Identify each line in the data below that contains the string "acciaccatura" and copy those lines. Case counts, so treat uppercase and lowercase letters as different.

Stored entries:
begin

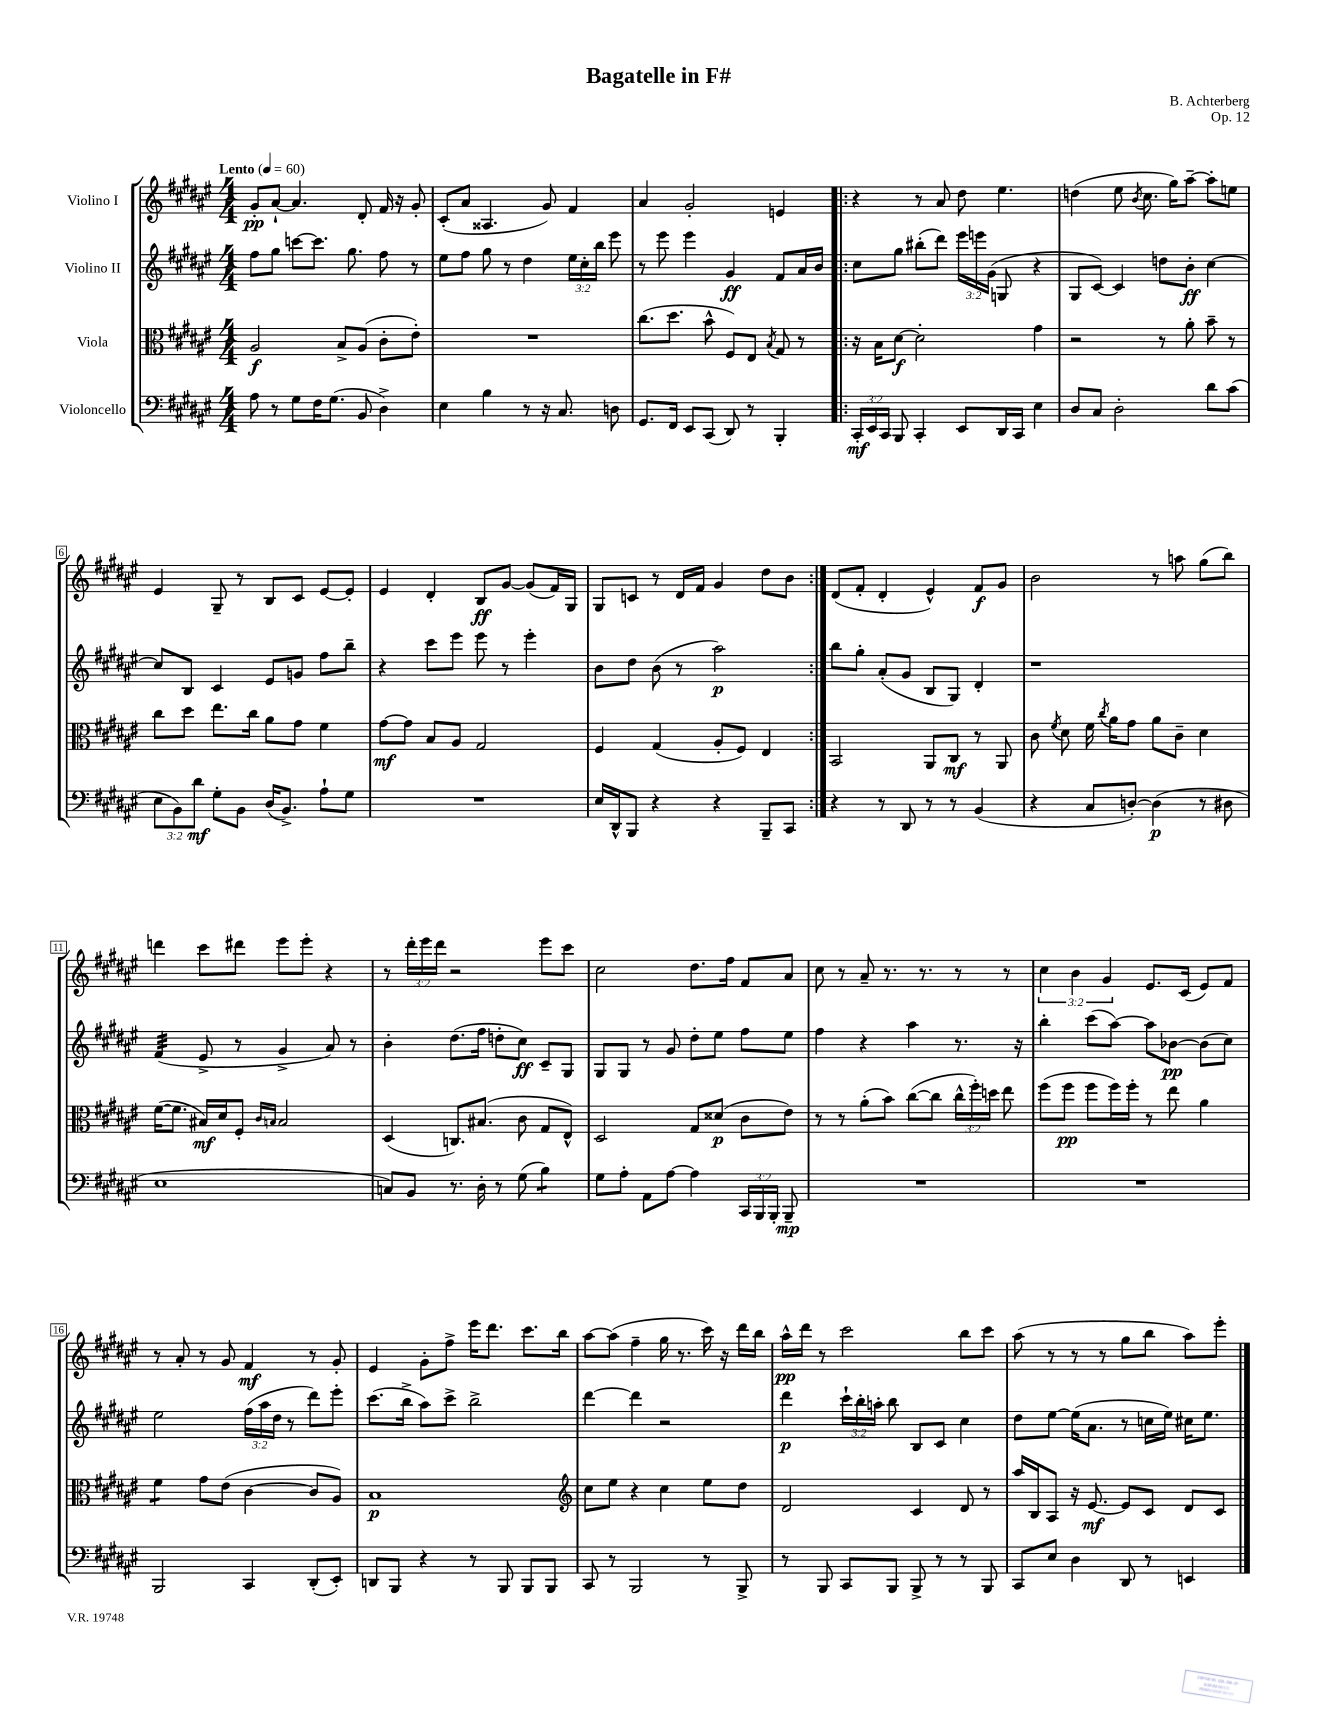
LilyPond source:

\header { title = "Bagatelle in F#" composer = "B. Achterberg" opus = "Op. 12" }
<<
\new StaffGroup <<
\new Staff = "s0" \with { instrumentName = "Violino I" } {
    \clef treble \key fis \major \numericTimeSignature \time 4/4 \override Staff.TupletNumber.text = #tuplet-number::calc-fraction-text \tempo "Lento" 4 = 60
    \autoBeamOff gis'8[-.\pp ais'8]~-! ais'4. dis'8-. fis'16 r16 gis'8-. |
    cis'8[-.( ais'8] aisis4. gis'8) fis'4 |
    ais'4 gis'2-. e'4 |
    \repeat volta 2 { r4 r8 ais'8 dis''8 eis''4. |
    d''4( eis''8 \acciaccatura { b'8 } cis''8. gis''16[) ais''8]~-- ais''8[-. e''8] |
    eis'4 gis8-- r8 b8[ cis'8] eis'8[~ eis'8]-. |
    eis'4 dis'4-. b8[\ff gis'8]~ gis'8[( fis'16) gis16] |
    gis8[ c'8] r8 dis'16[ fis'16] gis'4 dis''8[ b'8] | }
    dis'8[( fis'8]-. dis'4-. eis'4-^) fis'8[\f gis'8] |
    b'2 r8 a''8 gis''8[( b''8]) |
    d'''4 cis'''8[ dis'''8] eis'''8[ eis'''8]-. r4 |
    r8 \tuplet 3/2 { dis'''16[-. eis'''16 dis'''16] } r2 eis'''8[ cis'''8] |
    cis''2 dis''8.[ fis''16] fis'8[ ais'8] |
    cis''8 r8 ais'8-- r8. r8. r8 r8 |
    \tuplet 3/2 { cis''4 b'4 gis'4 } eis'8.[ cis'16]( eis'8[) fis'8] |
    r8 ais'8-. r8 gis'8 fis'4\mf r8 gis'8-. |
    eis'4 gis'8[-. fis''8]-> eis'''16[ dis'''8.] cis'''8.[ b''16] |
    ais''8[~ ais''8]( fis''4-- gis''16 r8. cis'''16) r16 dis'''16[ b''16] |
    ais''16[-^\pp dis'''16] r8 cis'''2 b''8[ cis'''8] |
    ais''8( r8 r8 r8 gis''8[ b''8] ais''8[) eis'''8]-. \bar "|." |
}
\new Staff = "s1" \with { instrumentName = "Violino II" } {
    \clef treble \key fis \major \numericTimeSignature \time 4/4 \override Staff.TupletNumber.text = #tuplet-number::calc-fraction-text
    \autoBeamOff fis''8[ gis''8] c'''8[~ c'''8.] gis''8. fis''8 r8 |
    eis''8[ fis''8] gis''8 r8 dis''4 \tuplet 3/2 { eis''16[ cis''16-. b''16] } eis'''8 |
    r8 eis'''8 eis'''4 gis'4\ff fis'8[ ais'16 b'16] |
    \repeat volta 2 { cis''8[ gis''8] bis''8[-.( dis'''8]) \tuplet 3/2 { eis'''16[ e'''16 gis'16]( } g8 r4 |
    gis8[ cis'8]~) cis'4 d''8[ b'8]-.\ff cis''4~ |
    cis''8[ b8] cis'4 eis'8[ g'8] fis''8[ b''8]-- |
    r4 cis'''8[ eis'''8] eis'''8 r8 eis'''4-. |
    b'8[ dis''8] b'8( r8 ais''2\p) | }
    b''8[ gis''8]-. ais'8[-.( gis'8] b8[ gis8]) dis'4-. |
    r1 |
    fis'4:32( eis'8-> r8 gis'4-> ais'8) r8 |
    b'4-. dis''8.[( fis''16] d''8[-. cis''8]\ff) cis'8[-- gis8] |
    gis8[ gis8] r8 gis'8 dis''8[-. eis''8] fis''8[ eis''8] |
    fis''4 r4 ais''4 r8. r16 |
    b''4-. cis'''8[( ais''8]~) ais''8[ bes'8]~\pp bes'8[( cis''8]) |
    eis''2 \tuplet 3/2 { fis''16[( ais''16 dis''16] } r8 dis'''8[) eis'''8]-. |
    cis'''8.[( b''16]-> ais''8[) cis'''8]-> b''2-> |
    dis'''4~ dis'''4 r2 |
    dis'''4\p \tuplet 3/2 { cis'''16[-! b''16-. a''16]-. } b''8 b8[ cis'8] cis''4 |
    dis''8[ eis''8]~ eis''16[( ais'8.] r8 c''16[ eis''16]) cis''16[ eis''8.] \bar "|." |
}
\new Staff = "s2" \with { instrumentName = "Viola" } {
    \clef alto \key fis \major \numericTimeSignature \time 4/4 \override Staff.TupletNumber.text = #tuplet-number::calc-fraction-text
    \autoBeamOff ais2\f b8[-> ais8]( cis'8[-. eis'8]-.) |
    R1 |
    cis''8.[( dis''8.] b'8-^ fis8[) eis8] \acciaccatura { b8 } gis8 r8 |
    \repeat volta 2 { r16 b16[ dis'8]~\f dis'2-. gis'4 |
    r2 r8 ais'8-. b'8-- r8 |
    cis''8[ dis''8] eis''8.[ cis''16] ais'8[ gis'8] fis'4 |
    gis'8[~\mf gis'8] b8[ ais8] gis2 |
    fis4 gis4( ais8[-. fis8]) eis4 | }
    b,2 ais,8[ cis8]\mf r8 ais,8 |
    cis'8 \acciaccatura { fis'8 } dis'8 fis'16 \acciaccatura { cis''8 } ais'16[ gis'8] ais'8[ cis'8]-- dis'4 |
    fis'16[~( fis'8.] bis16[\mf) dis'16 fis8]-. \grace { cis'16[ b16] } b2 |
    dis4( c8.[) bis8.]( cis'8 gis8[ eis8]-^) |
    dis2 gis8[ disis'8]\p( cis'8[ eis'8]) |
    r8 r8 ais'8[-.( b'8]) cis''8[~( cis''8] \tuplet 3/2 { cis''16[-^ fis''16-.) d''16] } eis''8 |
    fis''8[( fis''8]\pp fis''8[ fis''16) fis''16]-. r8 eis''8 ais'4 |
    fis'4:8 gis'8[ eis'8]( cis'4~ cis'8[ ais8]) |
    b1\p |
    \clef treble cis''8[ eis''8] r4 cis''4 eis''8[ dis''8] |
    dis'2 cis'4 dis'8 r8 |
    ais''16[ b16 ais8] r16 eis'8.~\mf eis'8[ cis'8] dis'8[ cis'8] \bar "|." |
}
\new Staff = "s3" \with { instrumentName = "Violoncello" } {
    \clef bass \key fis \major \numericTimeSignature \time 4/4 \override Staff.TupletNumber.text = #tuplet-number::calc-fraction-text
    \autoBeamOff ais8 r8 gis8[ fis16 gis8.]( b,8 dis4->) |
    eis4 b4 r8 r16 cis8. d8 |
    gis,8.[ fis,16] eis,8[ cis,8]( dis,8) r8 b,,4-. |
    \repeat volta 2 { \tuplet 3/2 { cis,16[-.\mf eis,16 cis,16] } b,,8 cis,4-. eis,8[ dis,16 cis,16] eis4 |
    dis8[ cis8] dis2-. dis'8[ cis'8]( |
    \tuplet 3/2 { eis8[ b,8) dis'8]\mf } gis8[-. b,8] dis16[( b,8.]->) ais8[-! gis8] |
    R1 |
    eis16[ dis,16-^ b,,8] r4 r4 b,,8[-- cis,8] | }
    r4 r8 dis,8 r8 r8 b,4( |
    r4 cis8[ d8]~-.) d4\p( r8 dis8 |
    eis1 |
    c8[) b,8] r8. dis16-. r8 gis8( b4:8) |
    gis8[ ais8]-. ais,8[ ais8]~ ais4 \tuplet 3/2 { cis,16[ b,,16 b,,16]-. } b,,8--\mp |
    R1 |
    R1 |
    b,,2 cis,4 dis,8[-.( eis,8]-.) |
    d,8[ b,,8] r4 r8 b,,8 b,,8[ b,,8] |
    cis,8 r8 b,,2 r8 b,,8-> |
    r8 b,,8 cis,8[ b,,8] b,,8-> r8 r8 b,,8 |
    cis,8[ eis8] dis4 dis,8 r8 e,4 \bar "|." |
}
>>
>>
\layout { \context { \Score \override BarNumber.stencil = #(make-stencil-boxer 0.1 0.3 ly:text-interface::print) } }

end

> Task output:
    d''4( eis''8 \acciaccatura { b'8 } cis''8. gis''16[) ais''8]~-- ais''8[-. e''8] |
    cis''8.[( dis''8.] b'8-^ fis8[) eis8] \acciaccatura { b8 } gis8 r8 |
    cis'8 \acciaccatura { fis'8 } dis'8 fis'16 \acciaccatura { cis''8 } ais'16[ gis'8] ais'8[ cis'8]-- dis'4 |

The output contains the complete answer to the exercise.